Exercise objective
Reproduce the tail of the data exactly. It starts at the line containing "yellow brick D4:F4" and runs to the last line.

Dataset content
----------------------------------------

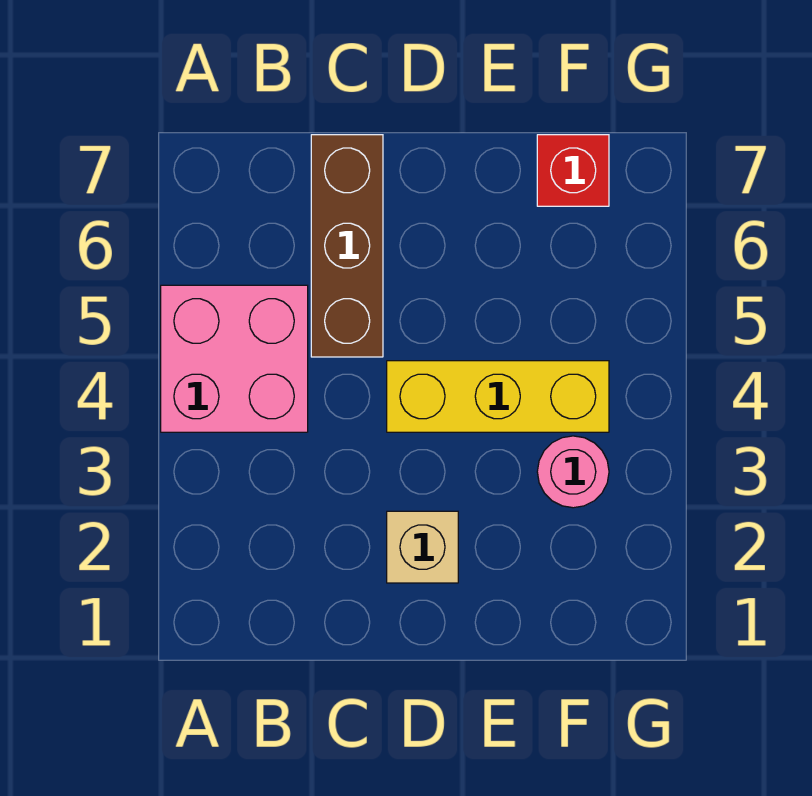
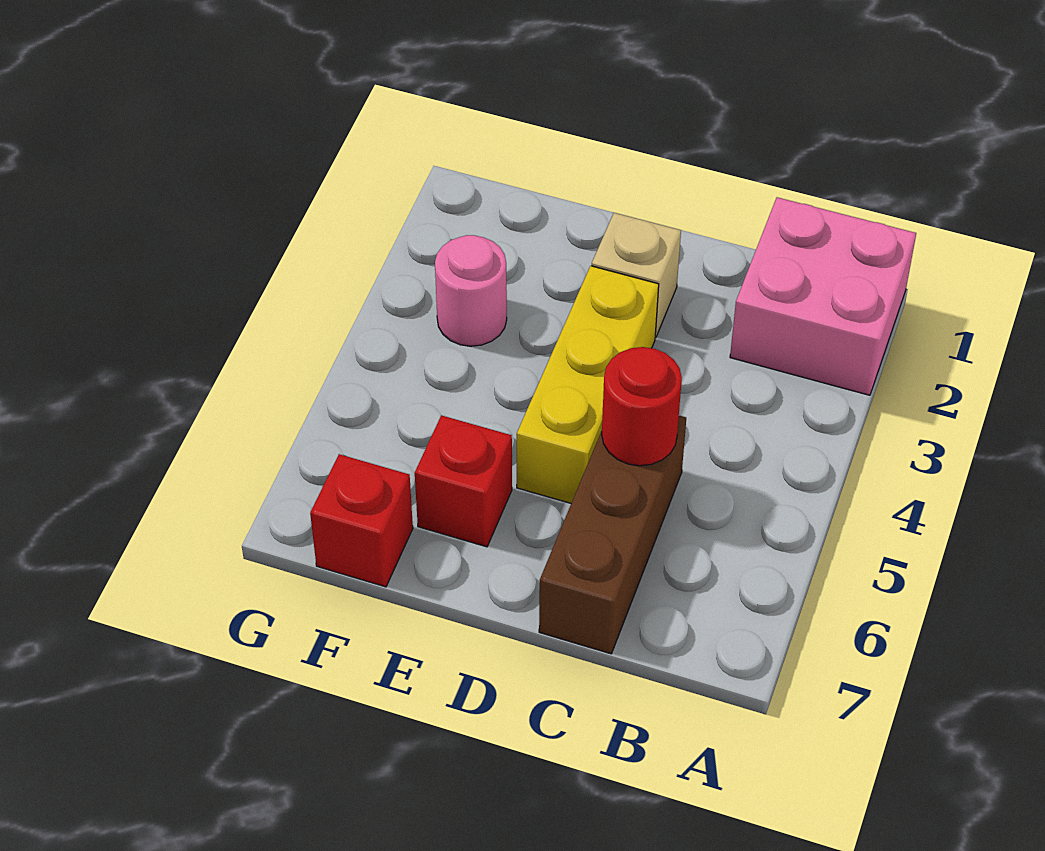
pink brick A4:B5 level 1 -> pink brick A1:B2 level 1
none -> red round brick C5 level 2
yellow brick D4:F4 level 1 -> yellow brick D3:D5 level 1
none -> red brick E6 level 1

----------------------------------------

The completed task
yellow brick D4:F4 level 1 -> yellow brick D3:D5 level 1
none -> red brick E6 level 1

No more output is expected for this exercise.